ABOUT THIS TASK => Look through the data below, and copy each line that carries the word "SERVO".

EXCERPTED DATA =>
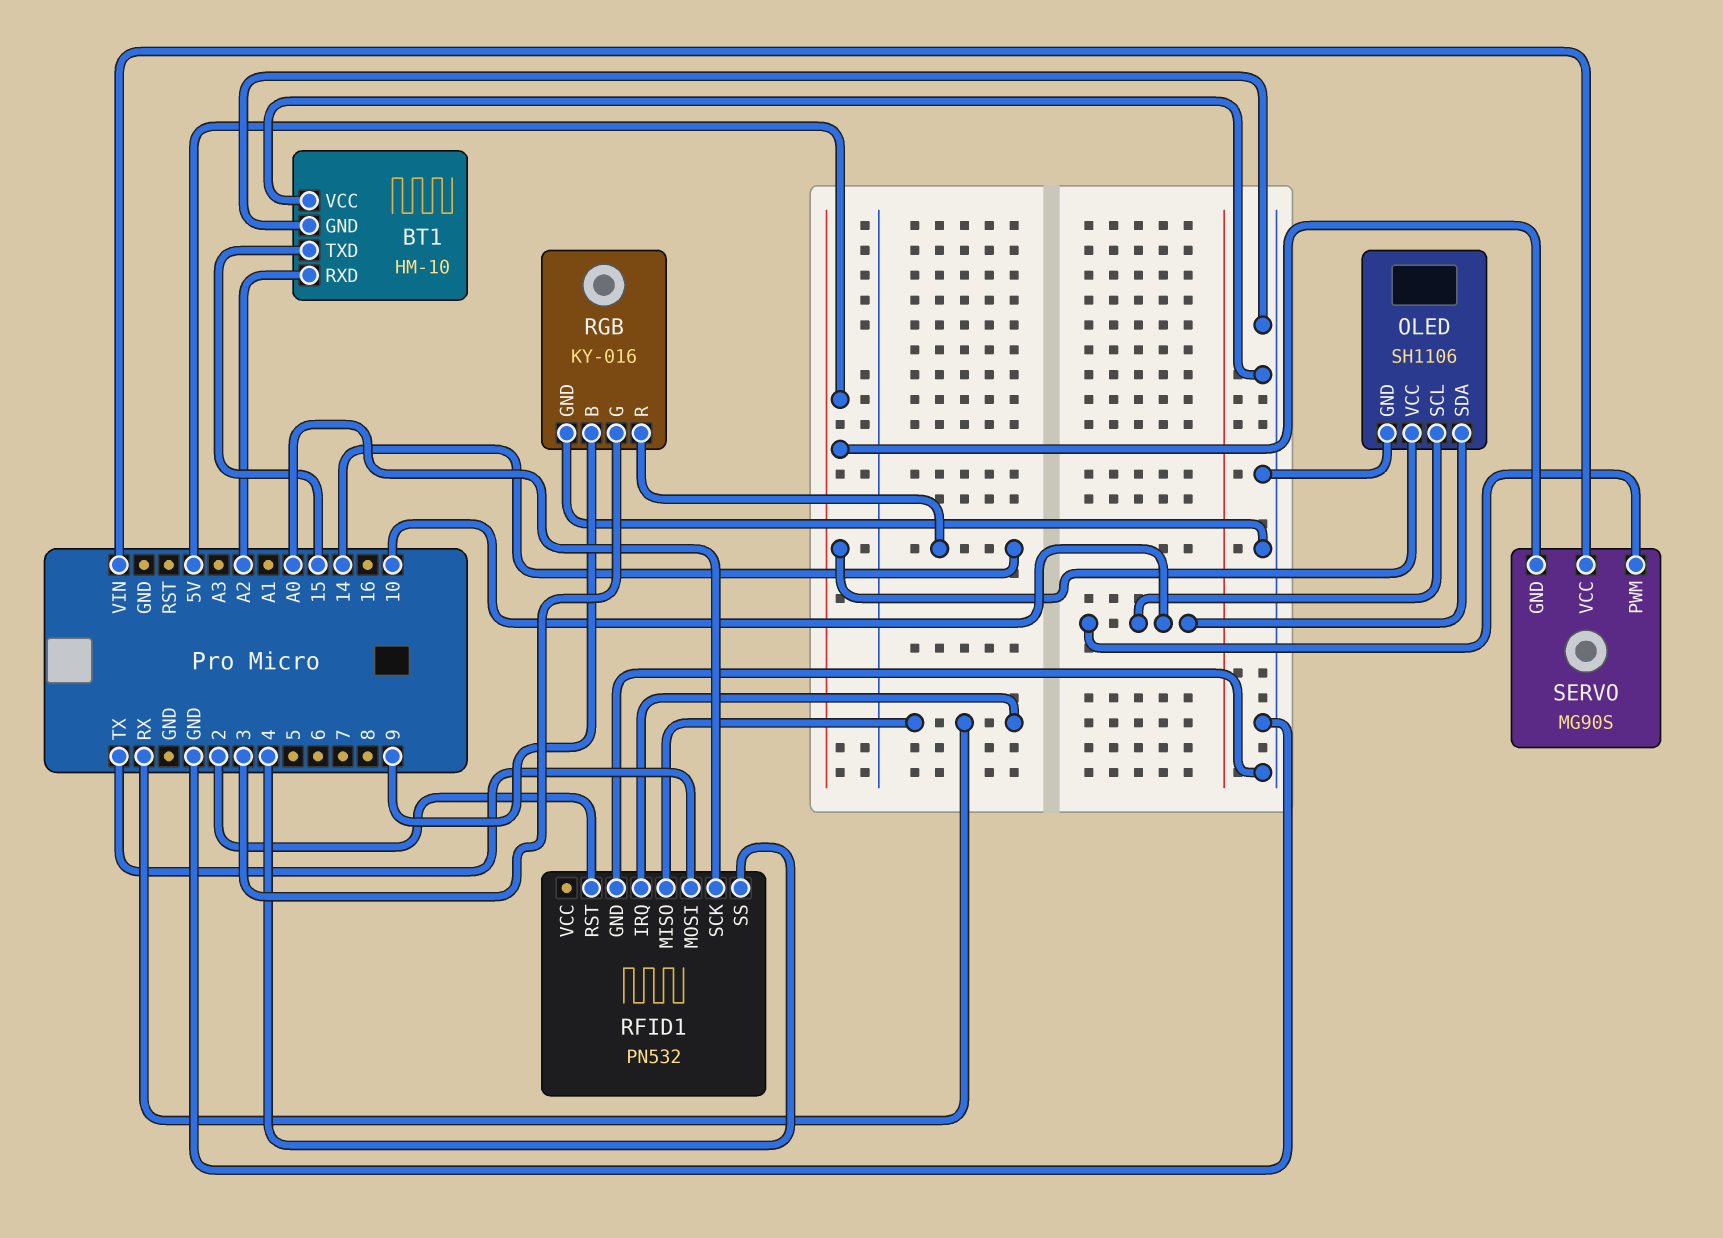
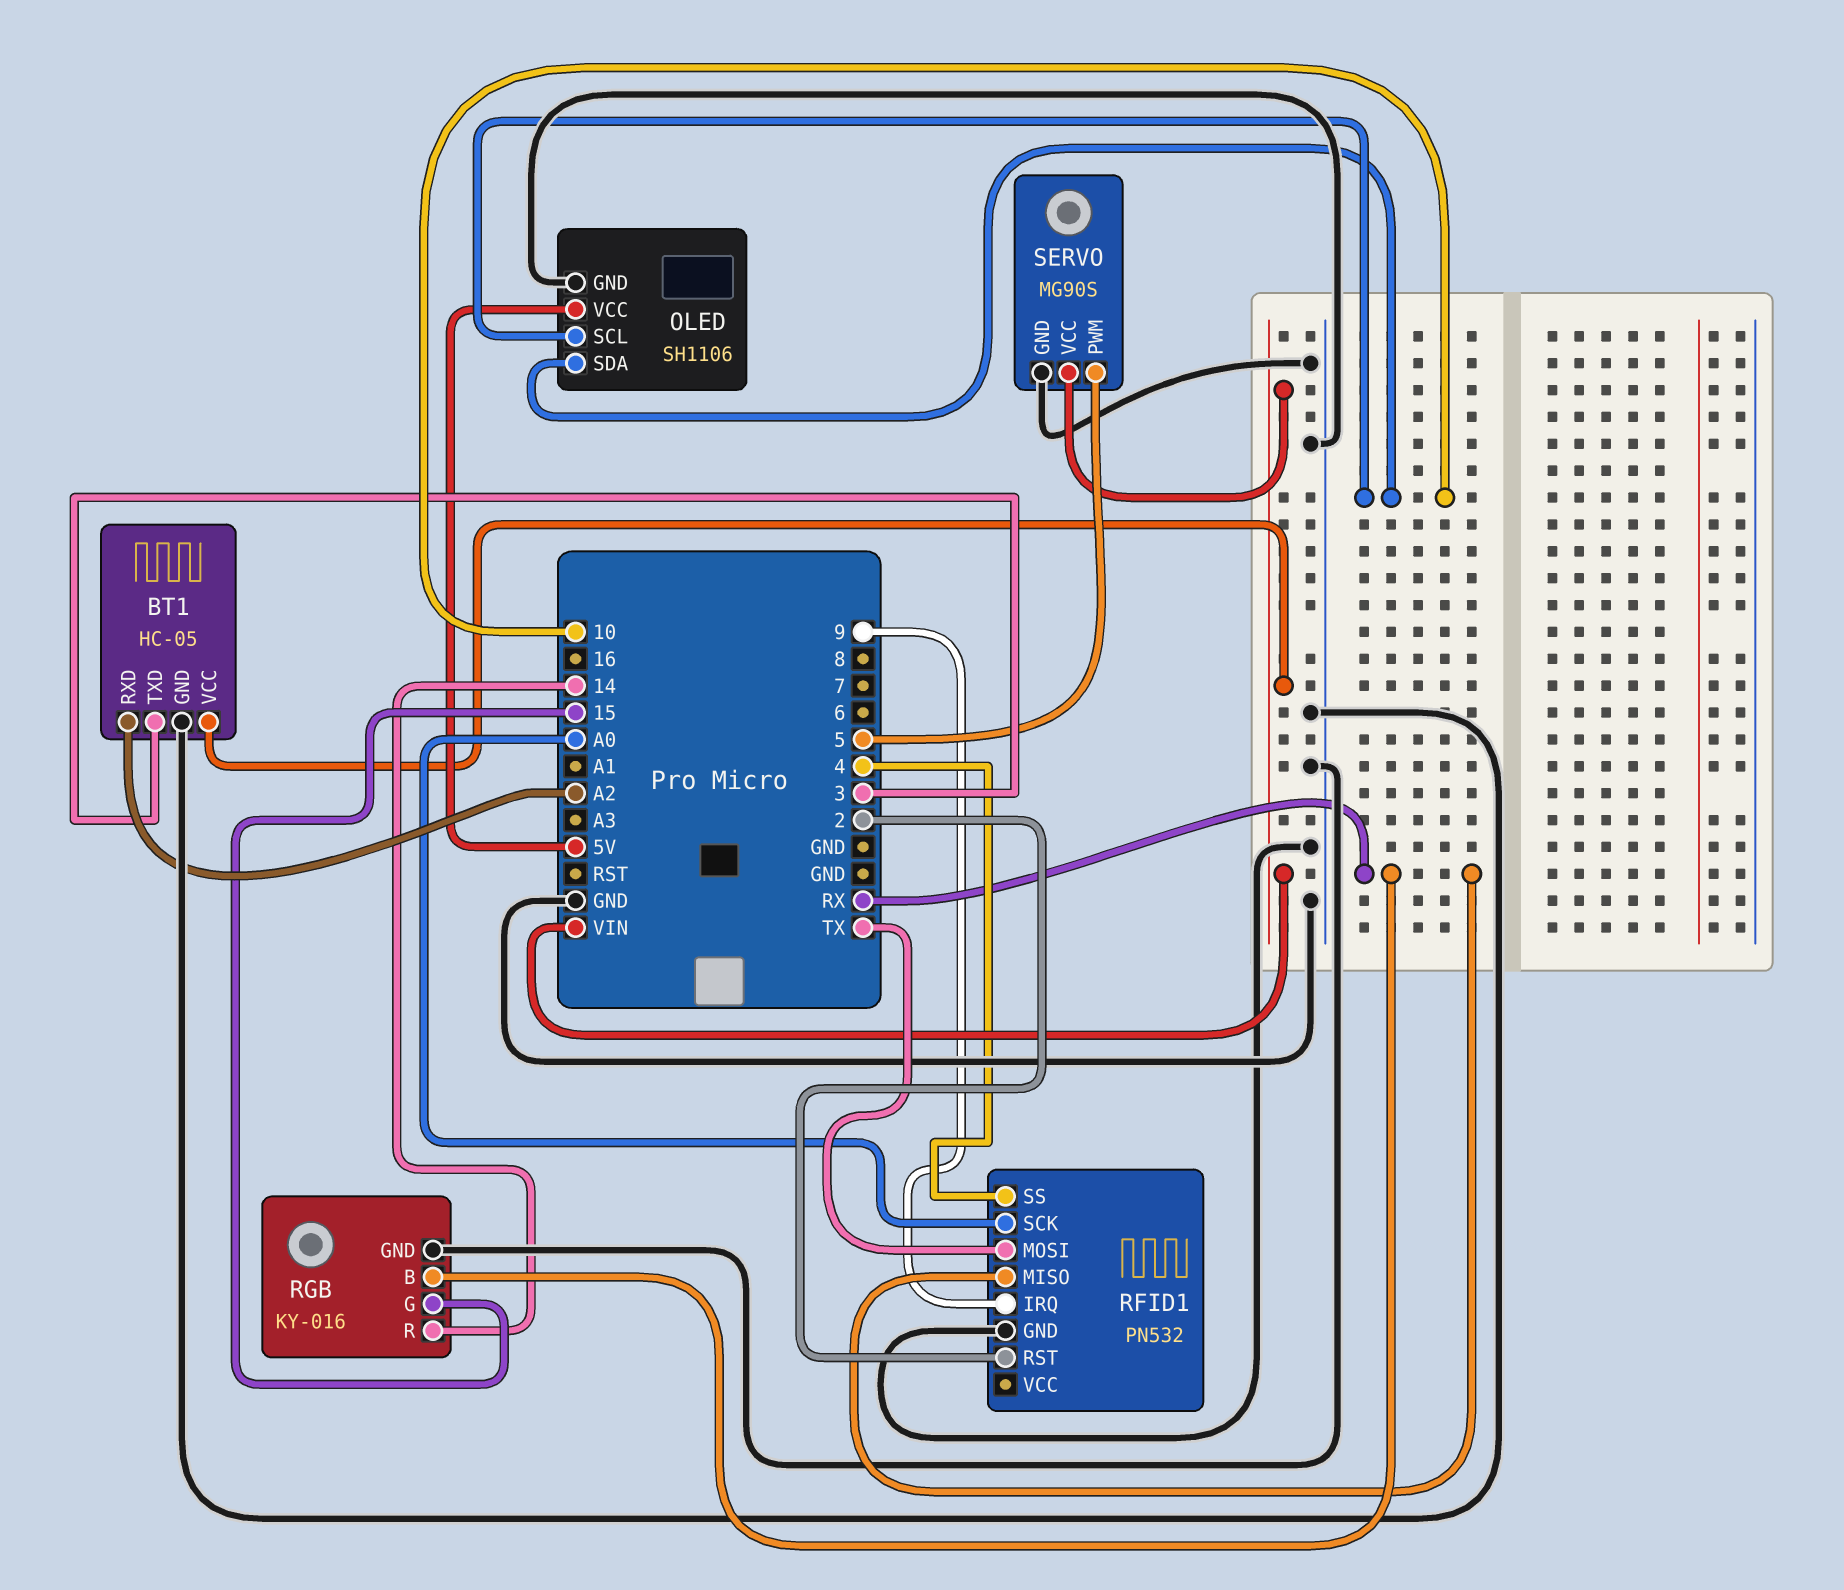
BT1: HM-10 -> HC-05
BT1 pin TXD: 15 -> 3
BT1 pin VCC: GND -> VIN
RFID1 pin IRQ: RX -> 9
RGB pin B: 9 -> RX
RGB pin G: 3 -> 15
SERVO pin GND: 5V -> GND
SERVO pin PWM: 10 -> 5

ANSWER =>
SERVO pin GND: 5V -> GND
SERVO pin PWM: 10 -> 5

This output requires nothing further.